━━━ DATA SUPPLIED ━━━
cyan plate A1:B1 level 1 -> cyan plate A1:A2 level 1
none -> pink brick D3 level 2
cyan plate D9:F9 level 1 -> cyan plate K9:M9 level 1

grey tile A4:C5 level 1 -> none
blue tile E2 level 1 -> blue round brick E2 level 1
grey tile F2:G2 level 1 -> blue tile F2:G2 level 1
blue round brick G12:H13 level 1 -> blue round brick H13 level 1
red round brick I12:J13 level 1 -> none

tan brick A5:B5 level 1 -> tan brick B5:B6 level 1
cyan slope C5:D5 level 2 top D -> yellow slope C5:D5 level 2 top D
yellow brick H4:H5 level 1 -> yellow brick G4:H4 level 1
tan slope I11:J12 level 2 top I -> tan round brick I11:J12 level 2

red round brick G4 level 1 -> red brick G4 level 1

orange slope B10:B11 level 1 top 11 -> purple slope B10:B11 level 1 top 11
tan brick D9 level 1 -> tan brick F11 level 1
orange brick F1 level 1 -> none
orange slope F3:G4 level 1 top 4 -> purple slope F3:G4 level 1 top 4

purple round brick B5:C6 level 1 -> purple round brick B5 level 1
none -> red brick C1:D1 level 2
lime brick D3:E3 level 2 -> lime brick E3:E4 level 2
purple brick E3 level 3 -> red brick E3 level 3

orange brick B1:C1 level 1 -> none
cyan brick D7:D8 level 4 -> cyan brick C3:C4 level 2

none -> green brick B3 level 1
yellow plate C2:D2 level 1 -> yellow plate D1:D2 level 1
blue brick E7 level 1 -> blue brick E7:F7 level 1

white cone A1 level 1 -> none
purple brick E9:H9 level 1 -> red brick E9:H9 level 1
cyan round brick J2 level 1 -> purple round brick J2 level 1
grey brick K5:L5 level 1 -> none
━━━
* [TASK BRIEF]: Copy every line from the records above that contains the string "cyan".

* [EXPECTED ANSWER]:
cyan plate A1:B1 level 1 -> cyan plate A1:A2 level 1
cyan plate D9:F9 level 1 -> cyan plate K9:M9 level 1
cyan slope C5:D5 level 2 top D -> yellow slope C5:D5 level 2 top D
cyan brick D7:D8 level 4 -> cyan brick C3:C4 level 2
cyan round brick J2 level 1 -> purple round brick J2 level 1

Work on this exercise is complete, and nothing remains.